[Stored items]
__________________________________________________

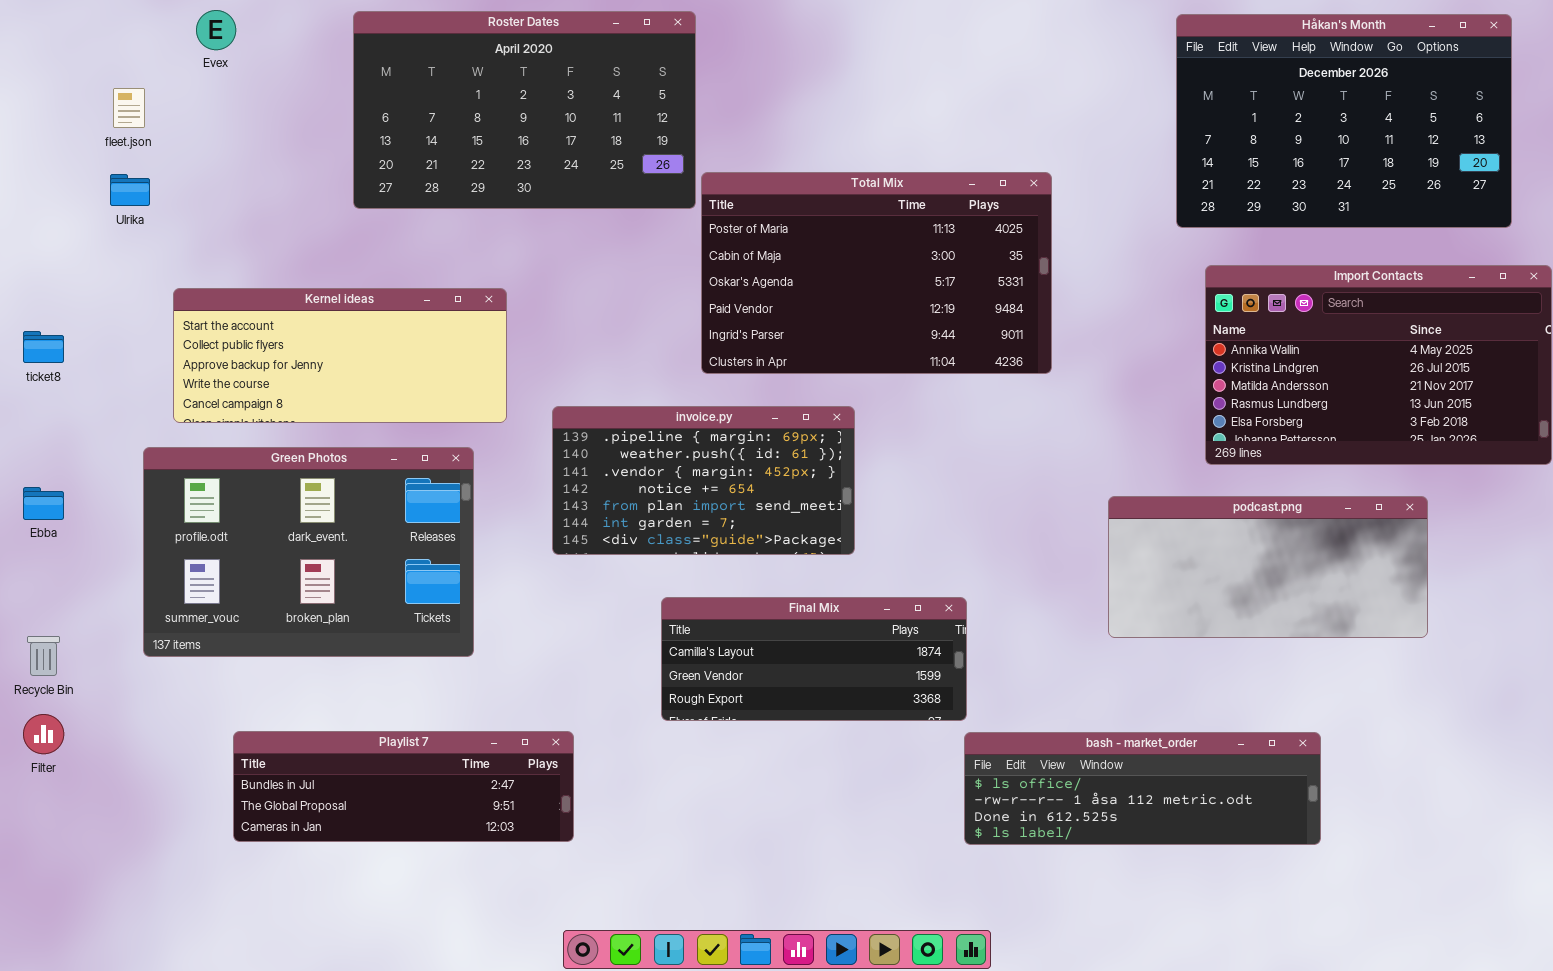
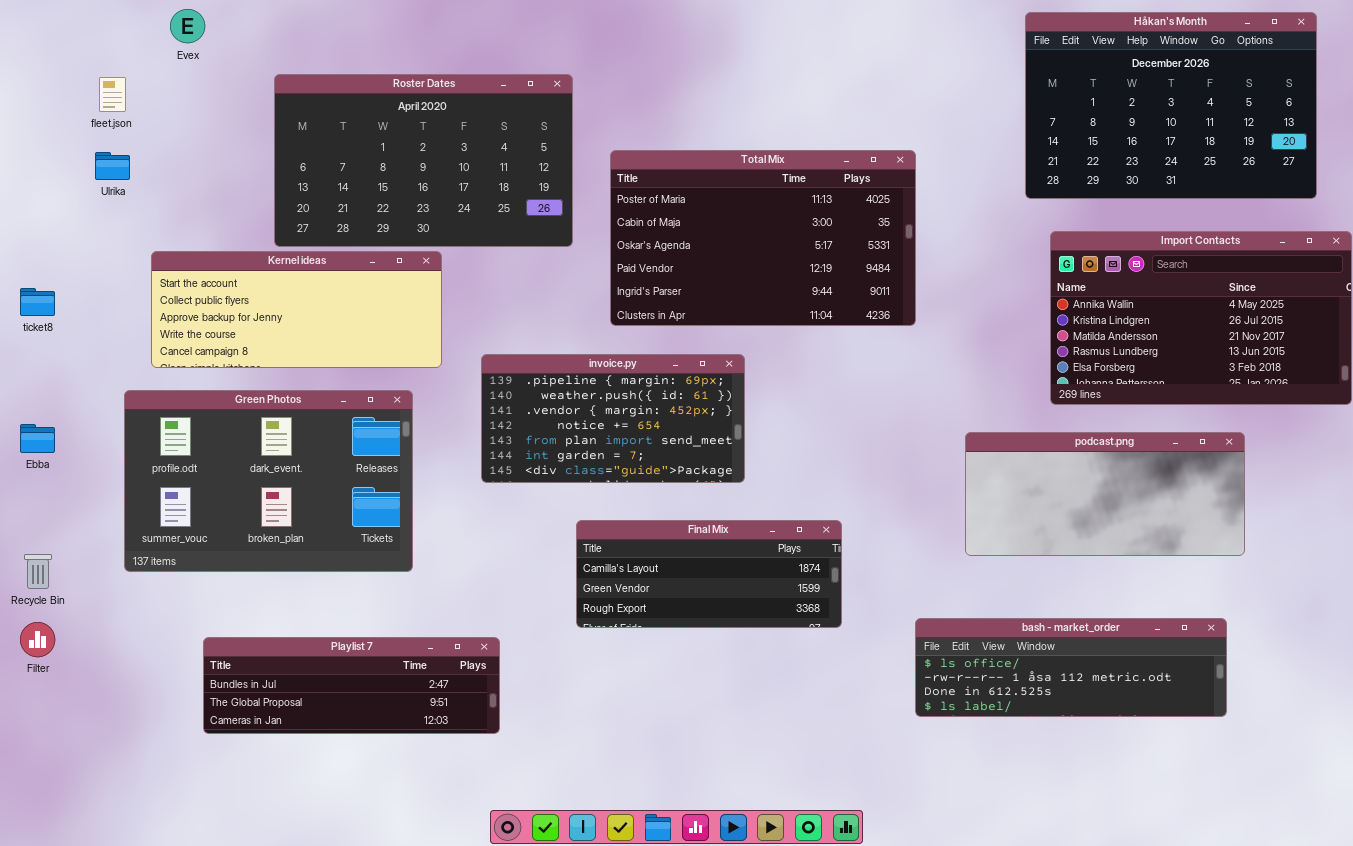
Roster Dates: [353,11,696,209] -> [274,74,573,247], moved
bash - market_order: [964,732,1321,845] -> [915,618,1227,717], moved

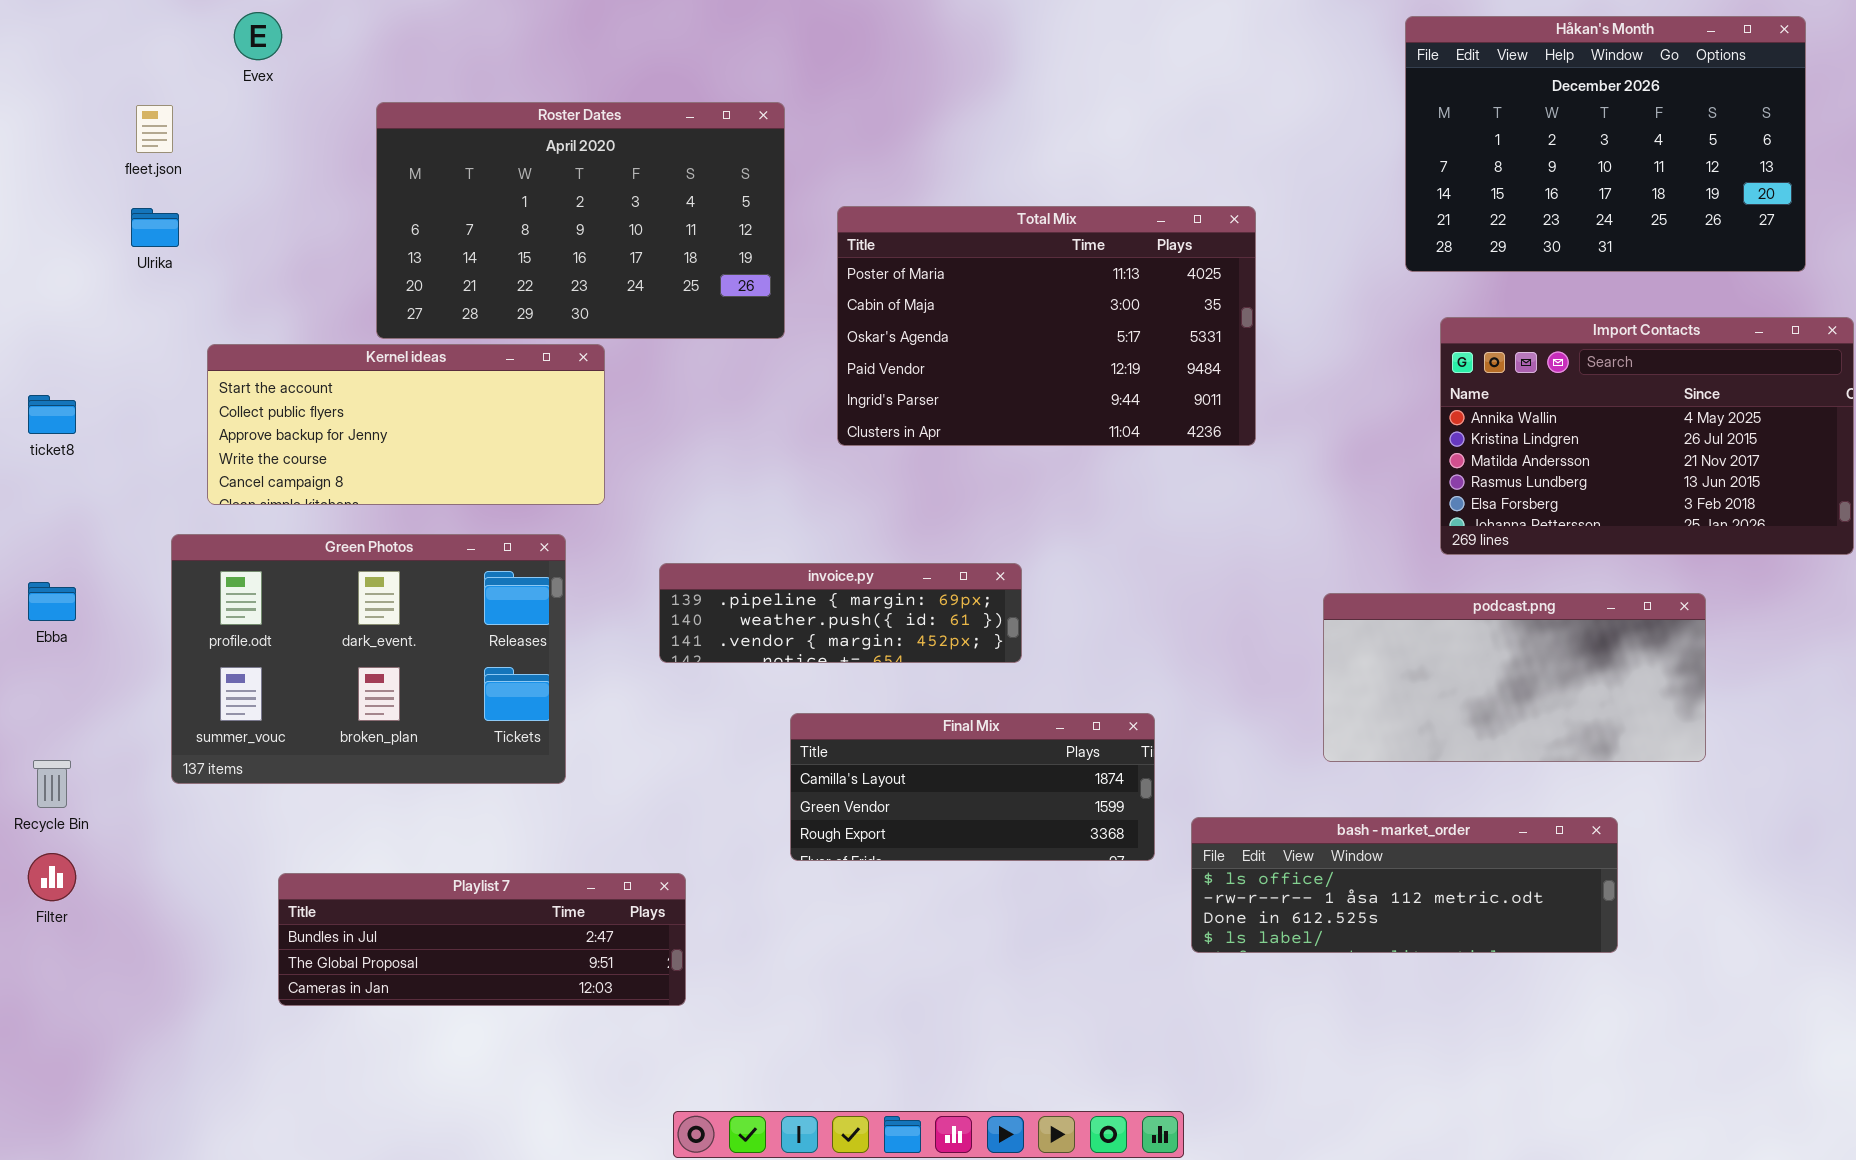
invoice.py: [481,354,745,483] -> [659,563,1022,663], resized
bash - market_order: [915,618,1227,717] -> [1191,817,1618,953], moved

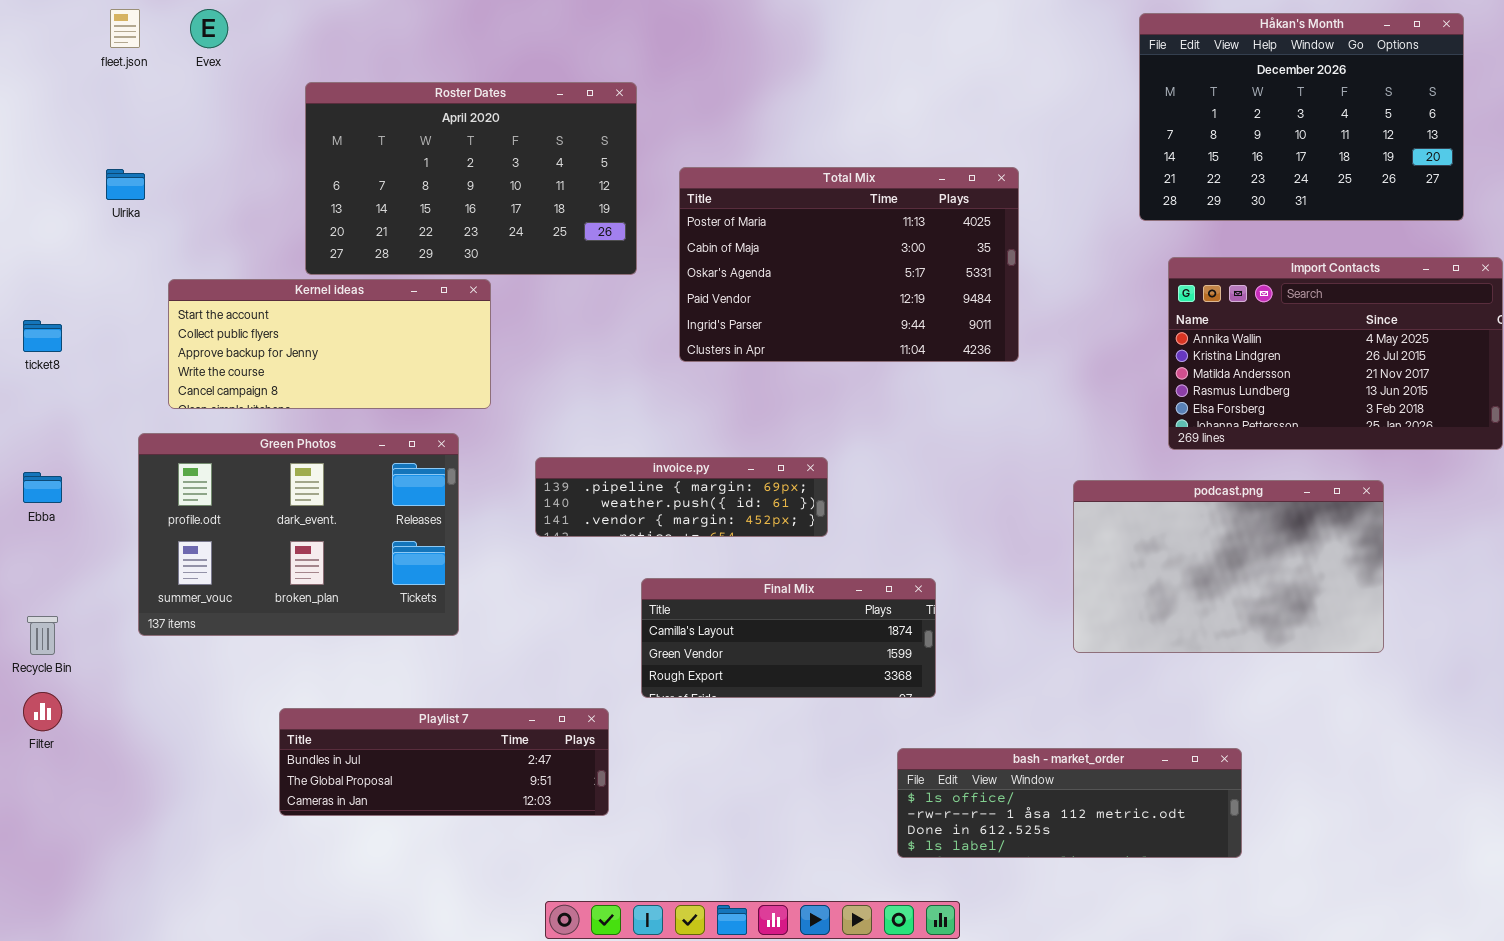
fleet.json: [136,105,173,153] -> [110,9,140,48], moved
podcast.png: [1323,593,1706,762] -> [1073,480,1384,653], resized
bash - market_order: [1191,817,1618,953] -> [897,748,1242,858], moved
Playlist 7: [278,873,686,1006] -> [279,708,609,816], moved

__________________________________________________

§ What you should do: Every record above should be duplicated precisely, with the images removed.

§ Completed exercise:
Roster Dates: [353,11,696,209] -> [274,74,573,247], moved
bash - market_order: [964,732,1321,845] -> [915,618,1227,717], moved

invoice.py: [481,354,745,483] -> [659,563,1022,663], resized
bash - market_order: [915,618,1227,717] -> [1191,817,1618,953], moved

fleet.json: [136,105,173,153] -> [110,9,140,48], moved
podcast.png: [1323,593,1706,762] -> [1073,480,1384,653], resized
bash - market_order: [1191,817,1618,953] -> [897,748,1242,858], moved
Playlist 7: [278,873,686,1006] -> [279,708,609,816], moved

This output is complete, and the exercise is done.